DIRECTIONS FOR THIS TASK: What lines in the entries below contain the word "ginusi"? Copy all of them.

Stored entries:
**********

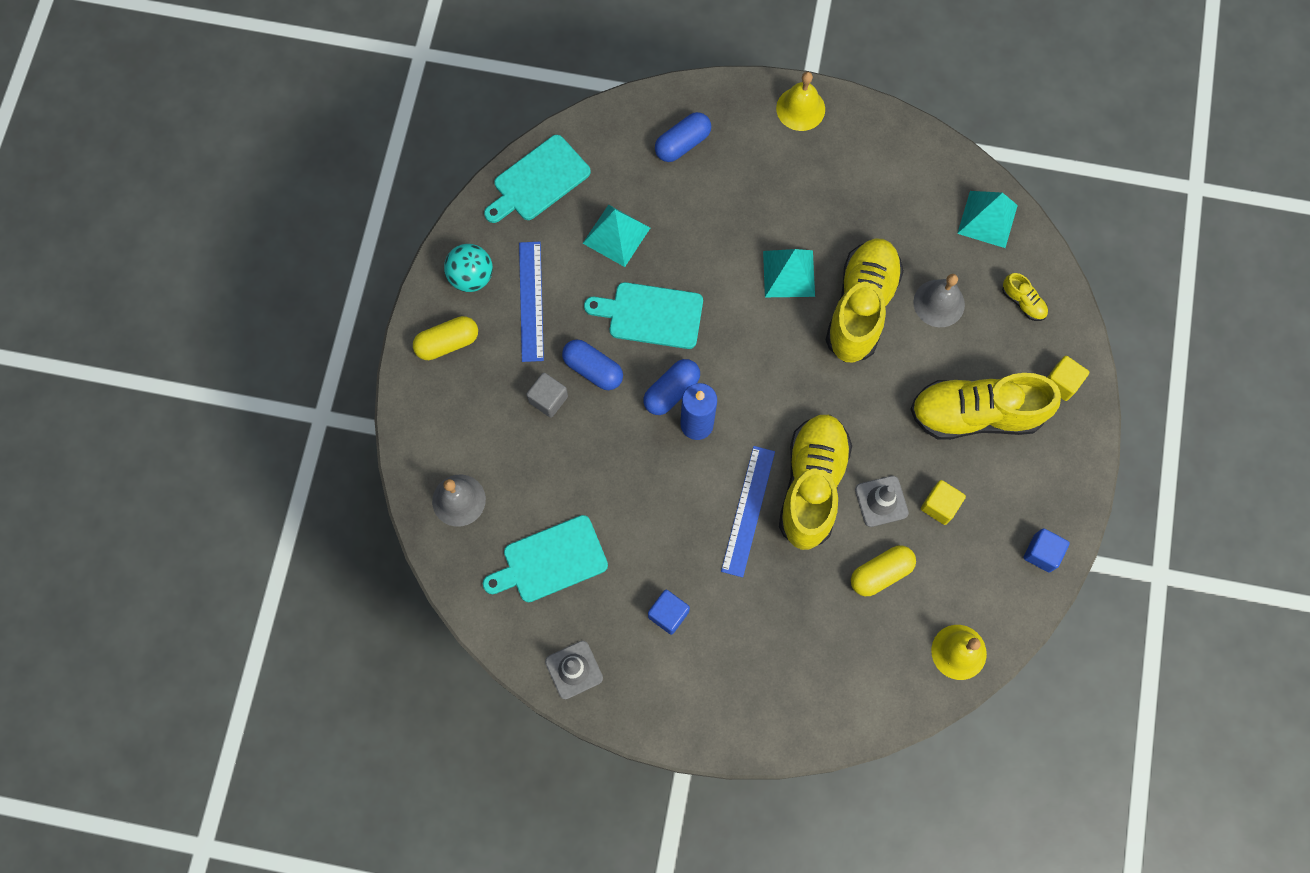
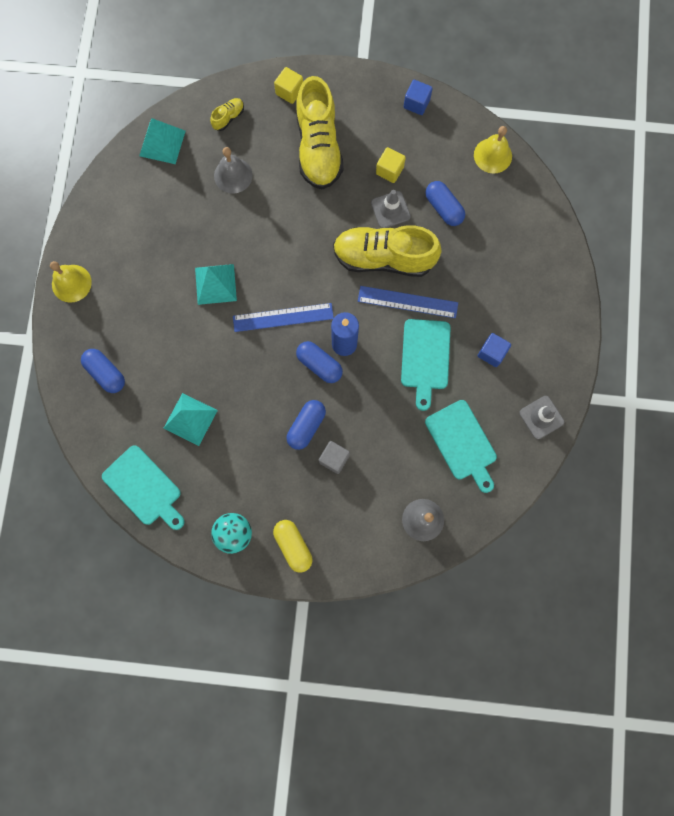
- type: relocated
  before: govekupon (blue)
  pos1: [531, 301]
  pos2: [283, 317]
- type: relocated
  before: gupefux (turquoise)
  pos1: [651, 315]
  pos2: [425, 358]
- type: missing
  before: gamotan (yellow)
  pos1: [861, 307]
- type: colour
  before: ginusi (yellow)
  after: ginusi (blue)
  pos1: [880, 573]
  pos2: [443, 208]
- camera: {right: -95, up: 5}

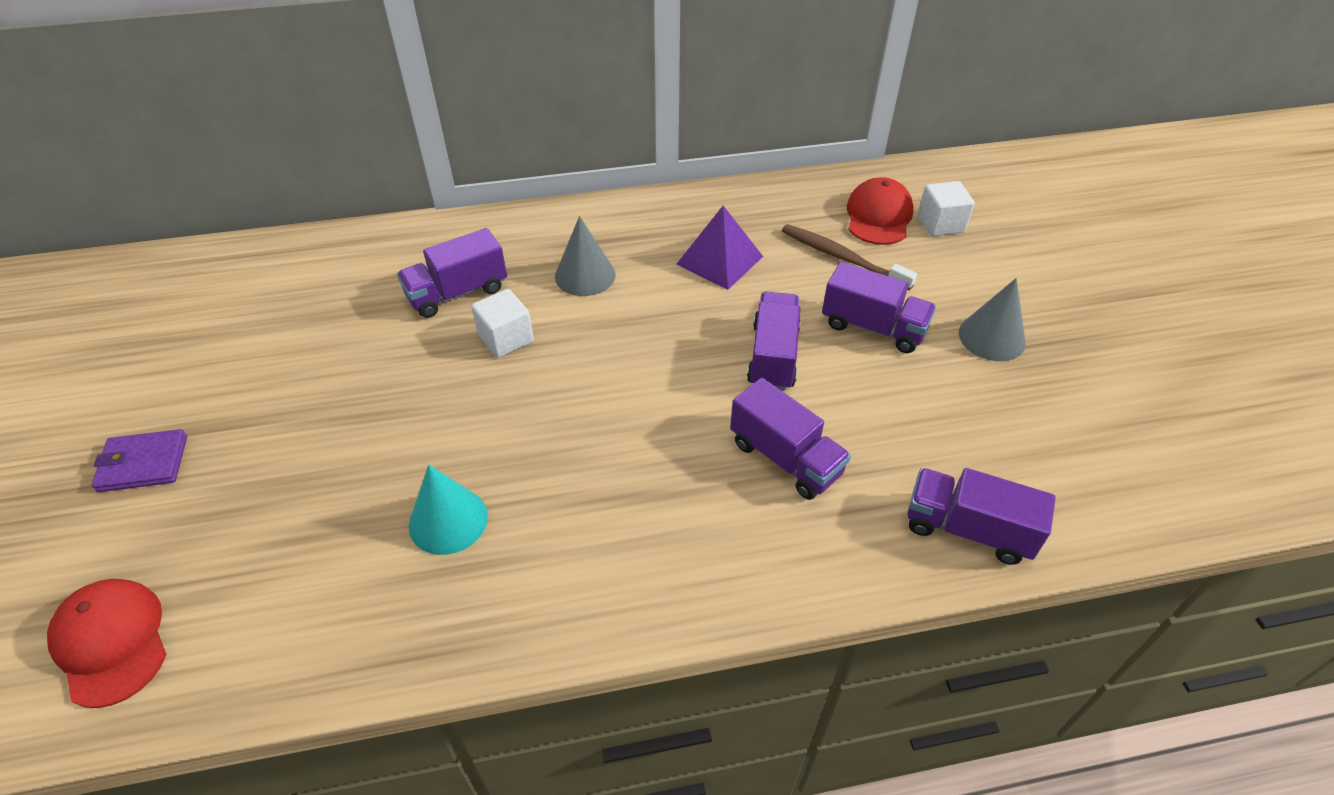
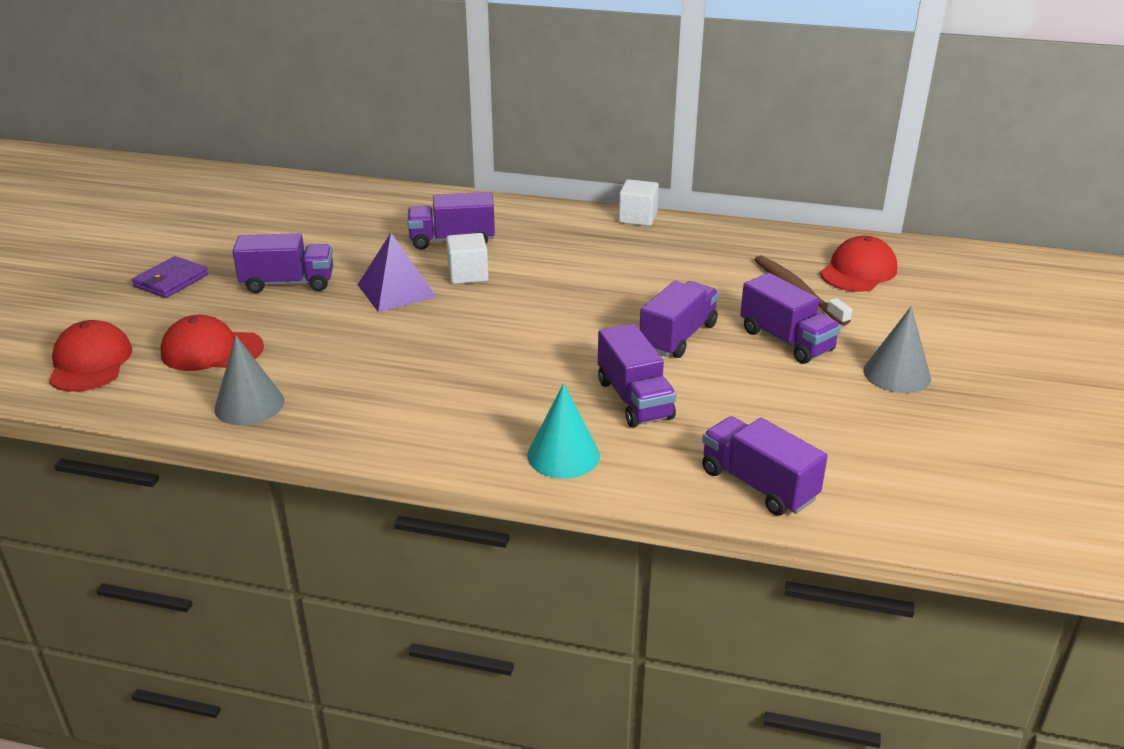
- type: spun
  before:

**********

THE COMPLETED TASK:
  before: ginusi (yellow)
  after: ginusi (blue)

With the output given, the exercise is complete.